→ EXERCISE DETAILS
Tell how many lines in the records contain the word "blue"; the number alone is the answer.

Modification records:
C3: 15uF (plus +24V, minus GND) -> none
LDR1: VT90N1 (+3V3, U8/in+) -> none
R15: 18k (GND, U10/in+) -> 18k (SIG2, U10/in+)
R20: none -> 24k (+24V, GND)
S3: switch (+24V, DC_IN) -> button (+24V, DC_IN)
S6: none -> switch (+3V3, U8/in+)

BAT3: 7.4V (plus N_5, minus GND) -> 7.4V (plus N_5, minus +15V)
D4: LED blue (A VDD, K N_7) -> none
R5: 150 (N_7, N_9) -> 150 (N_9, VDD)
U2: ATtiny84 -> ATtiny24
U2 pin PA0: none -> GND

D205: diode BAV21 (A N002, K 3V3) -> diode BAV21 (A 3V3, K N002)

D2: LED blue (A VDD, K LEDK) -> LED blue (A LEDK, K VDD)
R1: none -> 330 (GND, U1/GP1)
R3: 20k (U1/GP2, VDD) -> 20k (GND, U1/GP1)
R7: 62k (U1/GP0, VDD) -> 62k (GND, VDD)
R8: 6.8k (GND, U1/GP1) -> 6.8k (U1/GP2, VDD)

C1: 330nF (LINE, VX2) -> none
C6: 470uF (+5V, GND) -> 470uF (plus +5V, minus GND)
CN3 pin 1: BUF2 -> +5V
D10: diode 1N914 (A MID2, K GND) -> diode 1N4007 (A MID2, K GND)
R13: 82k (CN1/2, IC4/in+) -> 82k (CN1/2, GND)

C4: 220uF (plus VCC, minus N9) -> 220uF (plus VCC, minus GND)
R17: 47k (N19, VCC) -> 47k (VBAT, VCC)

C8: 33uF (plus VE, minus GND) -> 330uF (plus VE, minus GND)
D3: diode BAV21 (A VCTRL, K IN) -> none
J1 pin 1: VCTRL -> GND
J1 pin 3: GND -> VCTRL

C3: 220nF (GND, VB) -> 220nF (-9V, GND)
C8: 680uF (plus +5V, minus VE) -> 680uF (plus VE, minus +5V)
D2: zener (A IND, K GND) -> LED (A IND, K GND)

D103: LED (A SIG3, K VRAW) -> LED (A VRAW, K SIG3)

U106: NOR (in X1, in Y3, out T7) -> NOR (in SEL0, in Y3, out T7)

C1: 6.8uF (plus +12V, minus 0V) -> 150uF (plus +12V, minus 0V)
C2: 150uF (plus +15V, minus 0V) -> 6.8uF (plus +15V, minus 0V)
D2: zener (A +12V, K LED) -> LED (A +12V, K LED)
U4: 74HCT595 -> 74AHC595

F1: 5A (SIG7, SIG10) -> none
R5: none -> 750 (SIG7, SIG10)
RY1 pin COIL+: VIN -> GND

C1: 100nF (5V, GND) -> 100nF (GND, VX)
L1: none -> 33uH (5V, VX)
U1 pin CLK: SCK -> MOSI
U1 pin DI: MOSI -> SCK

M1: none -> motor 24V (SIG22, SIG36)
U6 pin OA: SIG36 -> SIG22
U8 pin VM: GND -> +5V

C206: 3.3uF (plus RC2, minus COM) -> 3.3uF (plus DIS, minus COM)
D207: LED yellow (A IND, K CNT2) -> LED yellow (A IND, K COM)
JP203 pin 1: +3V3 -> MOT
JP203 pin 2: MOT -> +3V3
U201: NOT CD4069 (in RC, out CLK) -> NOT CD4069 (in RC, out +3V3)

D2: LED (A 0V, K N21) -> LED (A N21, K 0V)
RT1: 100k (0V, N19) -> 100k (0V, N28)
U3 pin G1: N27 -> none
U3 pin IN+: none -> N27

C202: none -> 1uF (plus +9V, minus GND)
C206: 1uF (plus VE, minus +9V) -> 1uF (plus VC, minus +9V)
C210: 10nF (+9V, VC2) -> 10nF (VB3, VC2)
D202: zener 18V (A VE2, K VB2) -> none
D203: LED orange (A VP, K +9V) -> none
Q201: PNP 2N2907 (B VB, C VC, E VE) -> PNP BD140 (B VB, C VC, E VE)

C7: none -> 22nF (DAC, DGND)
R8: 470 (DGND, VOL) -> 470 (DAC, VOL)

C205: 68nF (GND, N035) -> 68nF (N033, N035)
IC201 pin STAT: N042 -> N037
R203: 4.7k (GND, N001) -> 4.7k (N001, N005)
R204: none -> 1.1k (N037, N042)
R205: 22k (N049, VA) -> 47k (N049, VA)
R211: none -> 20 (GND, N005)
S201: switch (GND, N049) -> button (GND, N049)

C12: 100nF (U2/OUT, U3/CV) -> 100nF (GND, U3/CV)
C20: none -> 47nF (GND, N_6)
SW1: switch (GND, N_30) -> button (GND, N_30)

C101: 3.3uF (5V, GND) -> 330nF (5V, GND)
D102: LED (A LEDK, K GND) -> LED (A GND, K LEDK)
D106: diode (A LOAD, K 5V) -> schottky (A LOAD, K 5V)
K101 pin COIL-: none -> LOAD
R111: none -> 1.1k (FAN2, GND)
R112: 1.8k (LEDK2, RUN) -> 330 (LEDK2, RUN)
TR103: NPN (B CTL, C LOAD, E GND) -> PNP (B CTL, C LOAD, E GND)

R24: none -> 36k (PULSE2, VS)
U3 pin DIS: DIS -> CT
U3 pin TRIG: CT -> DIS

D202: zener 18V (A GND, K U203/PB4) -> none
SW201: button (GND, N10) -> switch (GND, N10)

→ REPLY TO THE EXERCISE
2